** To do **
Any image found in the entries is to be skipped; the rest is returned word for word.

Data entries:
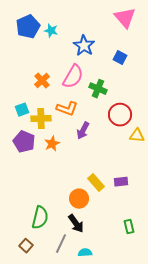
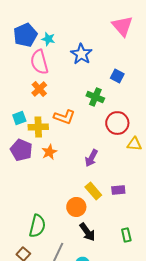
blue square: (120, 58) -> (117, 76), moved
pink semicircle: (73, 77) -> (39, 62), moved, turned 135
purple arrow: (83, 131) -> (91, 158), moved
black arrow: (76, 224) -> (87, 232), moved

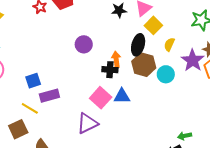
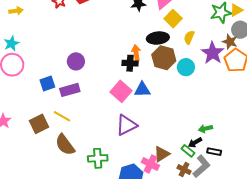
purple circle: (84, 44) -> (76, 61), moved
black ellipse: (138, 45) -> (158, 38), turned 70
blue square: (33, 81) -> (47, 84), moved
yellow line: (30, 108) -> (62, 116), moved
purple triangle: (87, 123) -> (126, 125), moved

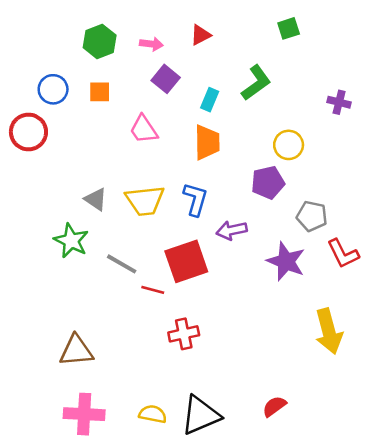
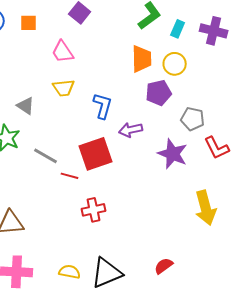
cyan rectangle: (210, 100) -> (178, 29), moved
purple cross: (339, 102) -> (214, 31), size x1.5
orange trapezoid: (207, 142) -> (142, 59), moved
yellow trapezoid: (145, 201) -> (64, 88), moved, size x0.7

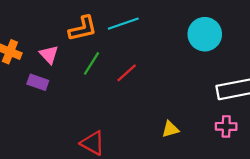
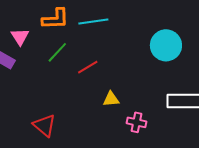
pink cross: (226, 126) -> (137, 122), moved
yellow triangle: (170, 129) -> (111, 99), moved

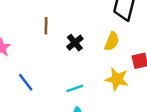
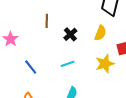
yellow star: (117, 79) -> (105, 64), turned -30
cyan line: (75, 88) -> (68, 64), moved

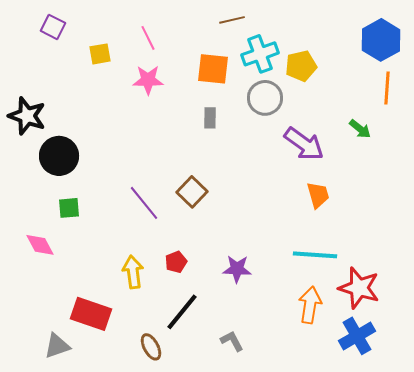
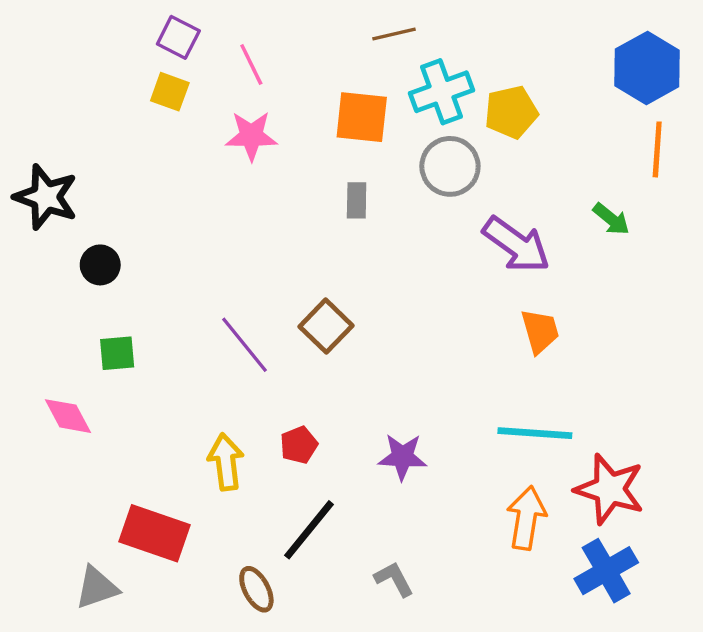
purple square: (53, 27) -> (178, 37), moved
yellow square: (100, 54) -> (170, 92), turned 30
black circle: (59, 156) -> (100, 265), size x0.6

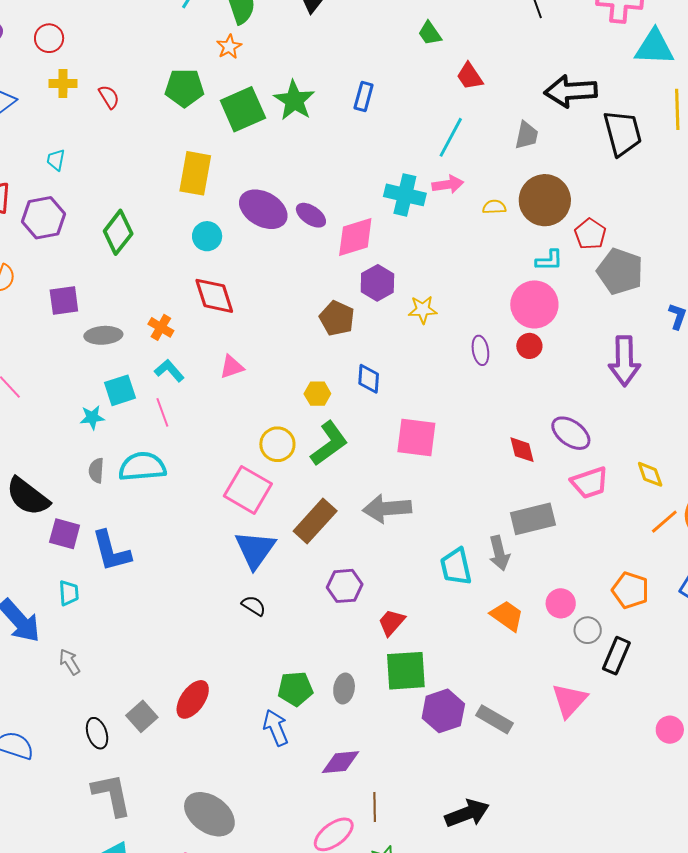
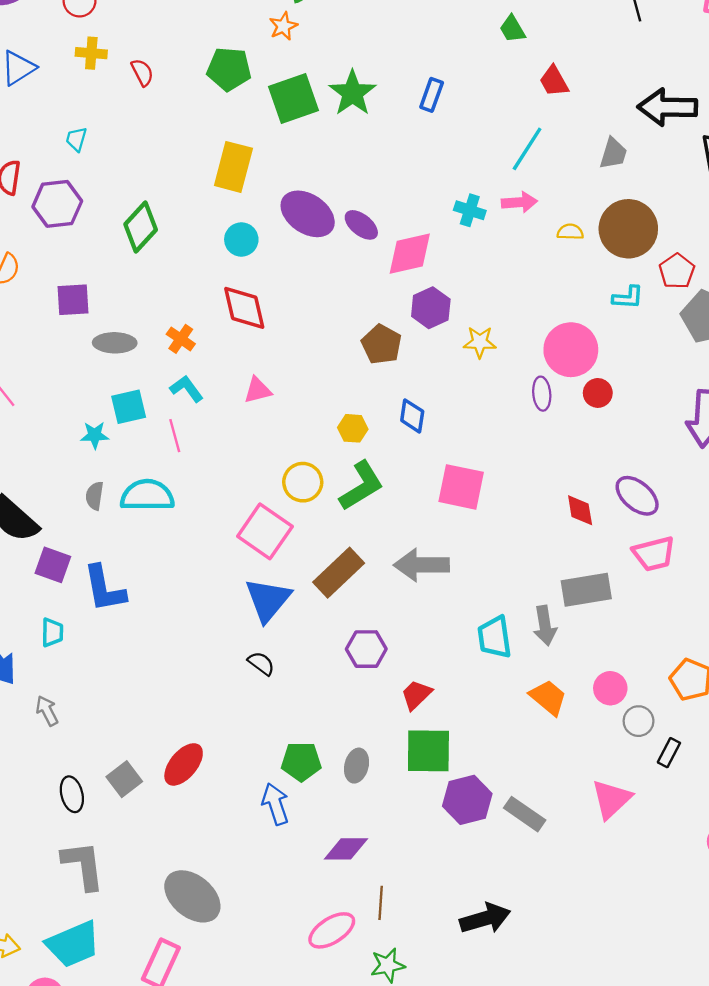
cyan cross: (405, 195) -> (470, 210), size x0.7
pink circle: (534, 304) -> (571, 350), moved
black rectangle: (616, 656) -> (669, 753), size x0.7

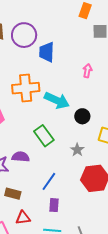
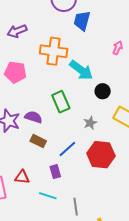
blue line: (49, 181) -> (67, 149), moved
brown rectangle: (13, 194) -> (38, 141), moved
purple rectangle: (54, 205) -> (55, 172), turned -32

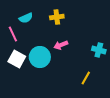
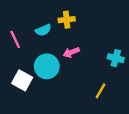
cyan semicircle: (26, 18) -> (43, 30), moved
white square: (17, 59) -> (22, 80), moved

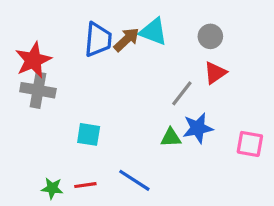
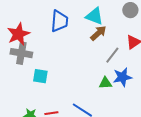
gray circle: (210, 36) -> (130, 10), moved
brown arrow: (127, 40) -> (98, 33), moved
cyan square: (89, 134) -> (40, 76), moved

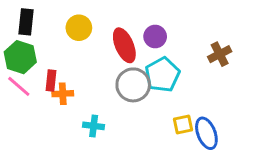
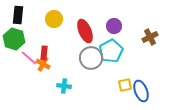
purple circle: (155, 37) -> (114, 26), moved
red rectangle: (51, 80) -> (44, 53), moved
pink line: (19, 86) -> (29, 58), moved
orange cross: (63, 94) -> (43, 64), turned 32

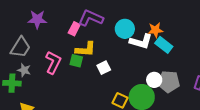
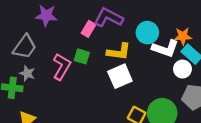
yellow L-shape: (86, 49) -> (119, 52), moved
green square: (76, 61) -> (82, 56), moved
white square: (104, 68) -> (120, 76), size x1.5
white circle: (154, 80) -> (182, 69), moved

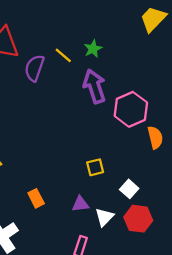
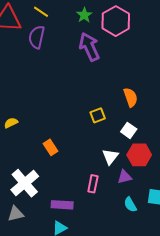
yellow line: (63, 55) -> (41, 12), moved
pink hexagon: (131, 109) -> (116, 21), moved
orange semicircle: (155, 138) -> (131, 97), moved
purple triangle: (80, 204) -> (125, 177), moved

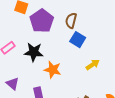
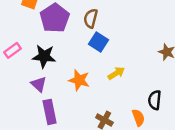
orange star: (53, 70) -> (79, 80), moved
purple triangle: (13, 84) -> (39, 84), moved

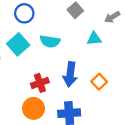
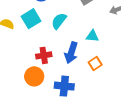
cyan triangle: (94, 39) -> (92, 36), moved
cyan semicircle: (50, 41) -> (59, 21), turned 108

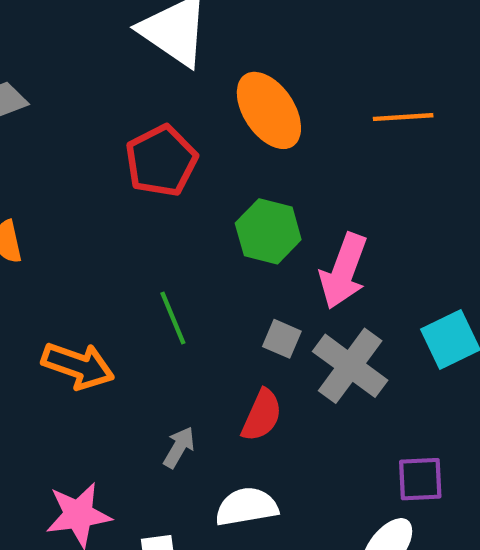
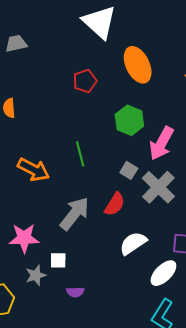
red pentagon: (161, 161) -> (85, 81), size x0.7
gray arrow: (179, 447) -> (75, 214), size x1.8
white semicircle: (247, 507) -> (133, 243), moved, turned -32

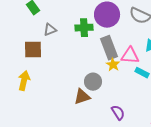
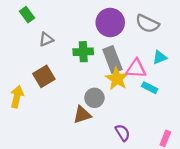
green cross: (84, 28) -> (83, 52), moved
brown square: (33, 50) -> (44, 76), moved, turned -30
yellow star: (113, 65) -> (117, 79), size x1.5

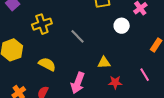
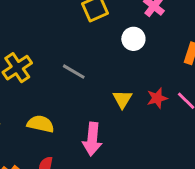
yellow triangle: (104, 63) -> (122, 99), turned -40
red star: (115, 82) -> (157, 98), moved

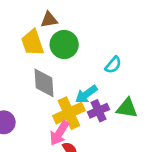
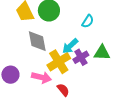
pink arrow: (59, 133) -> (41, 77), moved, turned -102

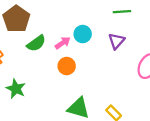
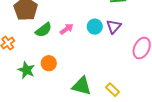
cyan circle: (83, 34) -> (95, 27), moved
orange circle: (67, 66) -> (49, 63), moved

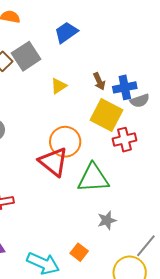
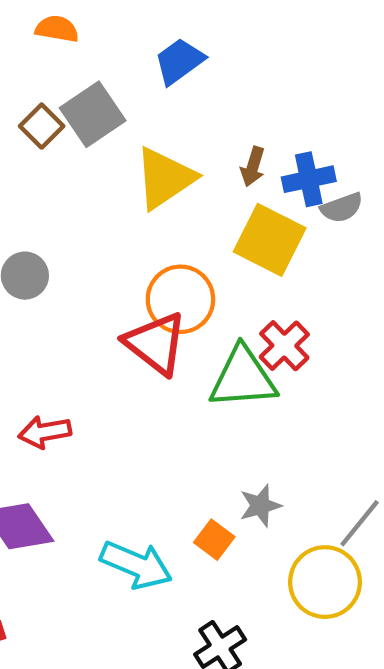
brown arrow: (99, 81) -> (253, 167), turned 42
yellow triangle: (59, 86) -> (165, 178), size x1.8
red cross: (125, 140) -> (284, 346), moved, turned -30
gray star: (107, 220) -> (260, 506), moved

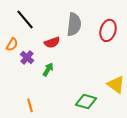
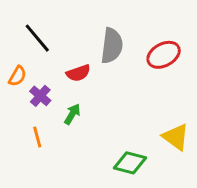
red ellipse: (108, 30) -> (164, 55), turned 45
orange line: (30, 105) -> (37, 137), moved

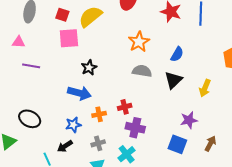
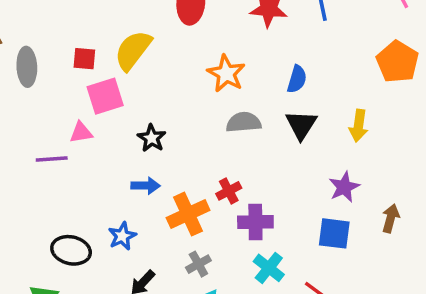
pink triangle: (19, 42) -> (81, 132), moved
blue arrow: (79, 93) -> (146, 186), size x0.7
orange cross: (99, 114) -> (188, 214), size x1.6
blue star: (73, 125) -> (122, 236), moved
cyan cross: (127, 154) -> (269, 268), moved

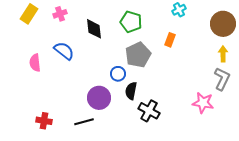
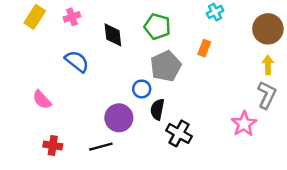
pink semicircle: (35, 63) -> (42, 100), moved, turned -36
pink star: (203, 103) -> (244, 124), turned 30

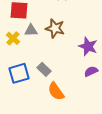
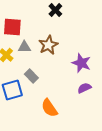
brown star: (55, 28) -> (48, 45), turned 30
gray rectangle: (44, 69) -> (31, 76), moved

** Exercise solution **
blue square: (120, 58) -> (117, 76), moved
pink semicircle: (73, 77) -> (39, 62), moved, turned 135
purple arrow: (83, 131) -> (91, 158), moved
black arrow: (76, 224) -> (87, 232), moved

purple circle: (84, 44) -> (76, 61), moved
black ellipse: (138, 45) -> (158, 38), turned 70
blue square: (33, 81) -> (47, 84), moved
yellow line: (30, 108) -> (62, 116), moved
purple triangle: (87, 123) -> (126, 125), moved

cyan rectangle: (210, 100) -> (178, 29), moved
purple cross: (339, 102) -> (214, 31), size x1.5
orange trapezoid: (207, 142) -> (142, 59), moved
yellow trapezoid: (145, 201) -> (64, 88), moved, size x0.7

pink cross: (226, 126) -> (137, 122), moved
yellow triangle: (170, 129) -> (111, 99), moved

yellow star: (117, 79) -> (105, 64), turned -30
cyan line: (75, 88) -> (68, 64), moved

purple square: (53, 27) -> (178, 37), moved
yellow square: (100, 54) -> (170, 92), turned 30
black circle: (59, 156) -> (100, 265), size x0.6

cyan cross: (405, 195) -> (470, 210), size x0.7
pink circle: (534, 304) -> (571, 350), moved
black rectangle: (616, 656) -> (669, 753), size x0.7

blue line: (49, 181) -> (67, 149), moved
brown rectangle: (13, 194) -> (38, 141), moved
purple rectangle: (54, 205) -> (55, 172), turned -32

cyan semicircle: (26, 18) -> (43, 30), moved
white square: (17, 59) -> (22, 80), moved

gray circle: (210, 36) -> (130, 10), moved
brown arrow: (127, 40) -> (98, 33), moved
cyan square: (89, 134) -> (40, 76), moved

purple circle: (155, 37) -> (114, 26), moved
red rectangle: (51, 80) -> (44, 53), moved
pink line: (19, 86) -> (29, 58), moved
orange cross: (63, 94) -> (43, 64), turned 32

yellow L-shape: (86, 49) -> (119, 52), moved
green square: (76, 61) -> (82, 56), moved
white square: (104, 68) -> (120, 76), size x1.5
white circle: (154, 80) -> (182, 69), moved

yellow line: (63, 55) -> (41, 12), moved
pink hexagon: (131, 109) -> (116, 21), moved
orange semicircle: (155, 138) -> (131, 97), moved
purple triangle: (80, 204) -> (125, 177), moved

orange star: (53, 70) -> (79, 80), moved
purple triangle: (13, 84) -> (39, 84), moved

cyan triangle: (94, 39) -> (92, 36), moved
cyan semicircle: (50, 41) -> (59, 21), turned 108

red pentagon: (161, 161) -> (85, 81), size x0.7
gray arrow: (179, 447) -> (75, 214), size x1.8
white semicircle: (247, 507) -> (133, 243), moved, turned -32

green cross: (84, 28) -> (83, 52), moved
brown square: (33, 50) -> (44, 76), moved, turned -30
yellow star: (113, 65) -> (117, 79), size x1.5

yellow triangle: (104, 63) -> (122, 99), turned -40
red star: (115, 82) -> (157, 98), moved

pink arrow: (59, 133) -> (41, 77), moved, turned -102

cyan circle: (83, 34) -> (95, 27), moved
orange circle: (67, 66) -> (49, 63), moved

brown arrow: (99, 81) -> (253, 167), turned 42
yellow triangle: (59, 86) -> (165, 178), size x1.8
red cross: (125, 140) -> (284, 346), moved, turned -30
gray star: (107, 220) -> (260, 506), moved

red ellipse: (108, 30) -> (164, 55), turned 45
orange line: (30, 105) -> (37, 137), moved

pink triangle: (19, 42) -> (81, 132), moved
blue arrow: (79, 93) -> (146, 186), size x0.7
orange cross: (99, 114) -> (188, 214), size x1.6
blue star: (73, 125) -> (122, 236), moved
cyan cross: (127, 154) -> (269, 268), moved

pink semicircle: (35, 63) -> (42, 100), moved, turned -36
pink star: (203, 103) -> (244, 124), turned 30

brown star: (55, 28) -> (48, 45), turned 30
gray rectangle: (44, 69) -> (31, 76), moved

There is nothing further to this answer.